» **Assignment**:
Write out, word for word, the line that contains "(188, 131) = (267, 112): none -> yellow lemon" and each line after it down to the last line of the data below. Include nothing more.

** Opening Information provided block **

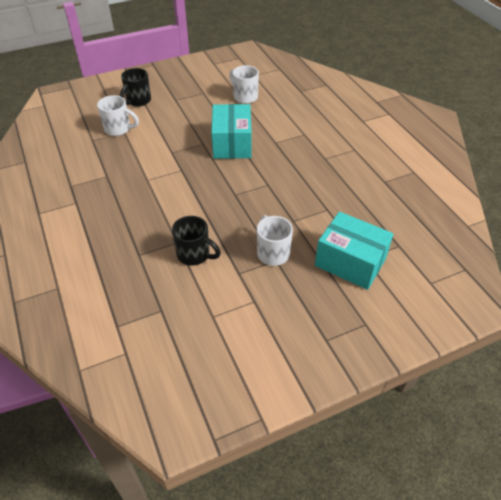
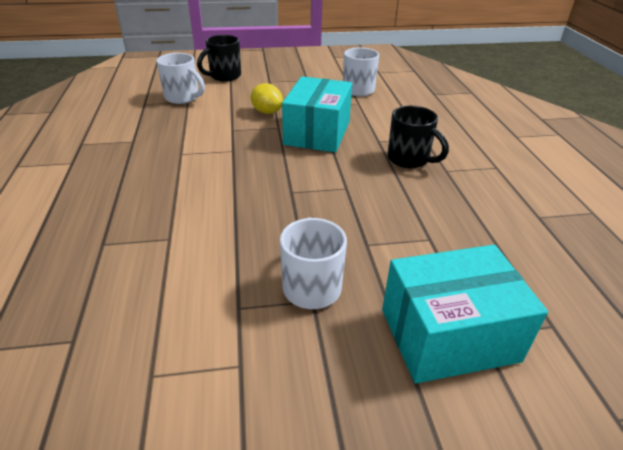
camera: 15 degrees right, 10 degrees down
(188, 131) = (267, 112): none -> yellow lemon
(194, 255) = (183, 262): black mug -> black mug (409, 159)
(350, 262) = (448, 335): turquoise box -> turquoise box turned 60 degrees counterclockwise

** Closing Information provided block **

» **Exercise solution**:
(188, 131) = (267, 112): none -> yellow lemon
(194, 255) = (183, 262): black mug -> black mug (409, 159)
(350, 262) = (448, 335): turquoise box -> turquoise box turned 60 degrees counterclockwise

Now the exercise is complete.